__DATASET__
• • • • • • •
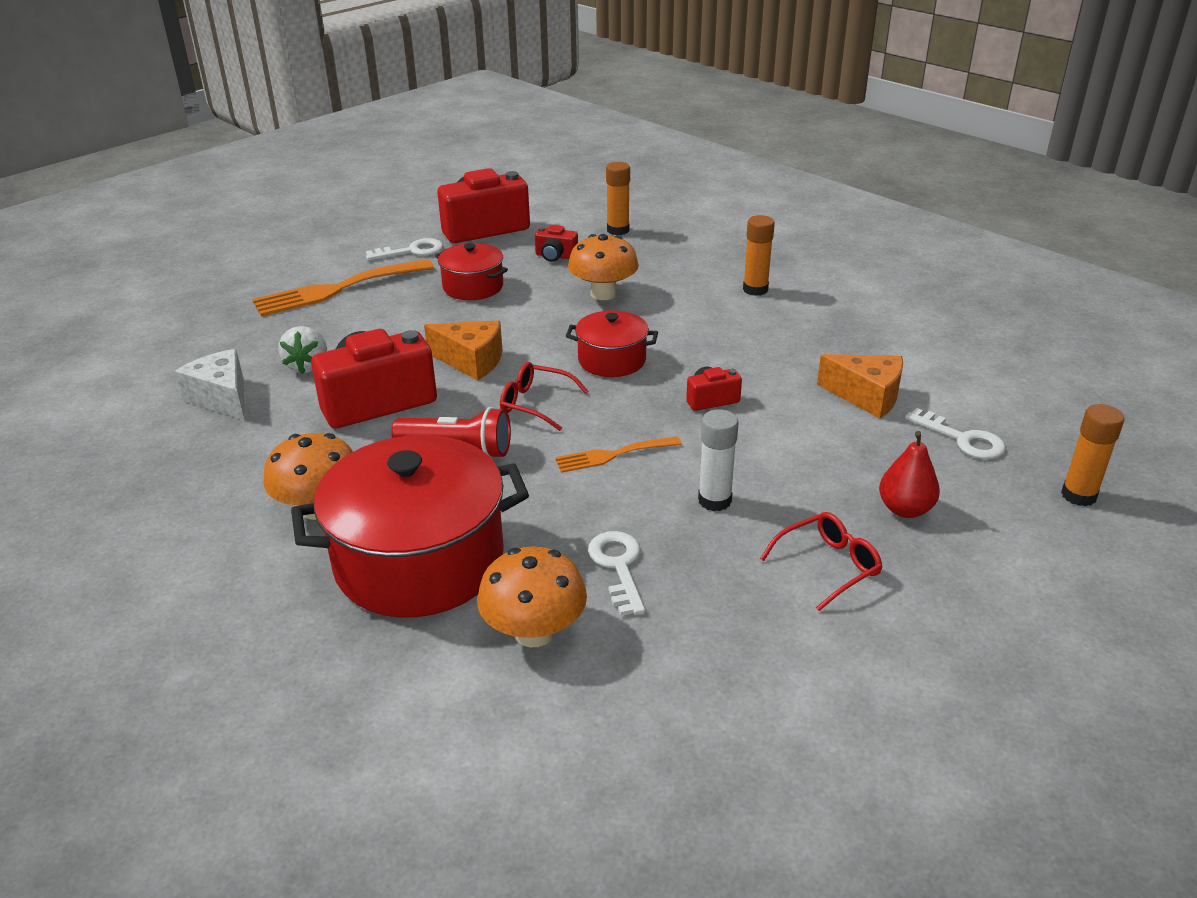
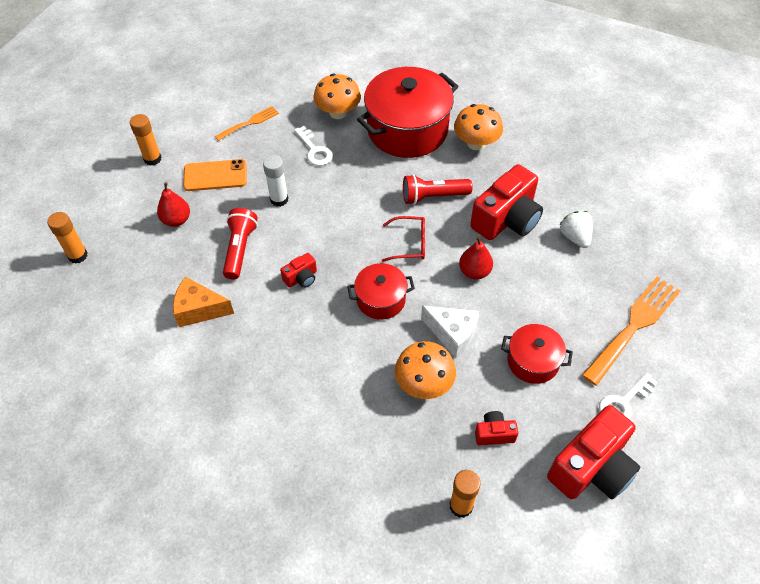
camera: 160 degrees right, 20 degrees up
white cheese [175,349,245,420] -> white cheese moved to [421,306,479,358]
orange cheese [424,321,502,380] -> red pear [459,236,493,280]
orange fork [555,436,682,473] -> orange fork moved to [215,106,279,141]
orange glue stick [743,215,775,296] -> orange glue stick moved to [130,114,162,166]
red glasses [760,512,882,611] -> orange phone [183,159,247,191]
white key [905,408,1006,459] -> none
none -> red flashlight [223,208,258,279]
• • • • • • •
__TASK INSTRUCTIONS__
When you reach the line in the material above that holds "white cheese [175,349,245,420]", begin reproducing lines exactly, and stop after the line that holds "red glasses [760,512,882,611]".

__EXERCISE OUTPUT__
white cheese [175,349,245,420] -> white cheese moved to [421,306,479,358]
orange cheese [424,321,502,380] -> red pear [459,236,493,280]
orange fork [555,436,682,473] -> orange fork moved to [215,106,279,141]
orange glue stick [743,215,775,296] -> orange glue stick moved to [130,114,162,166]
red glasses [760,512,882,611] -> orange phone [183,159,247,191]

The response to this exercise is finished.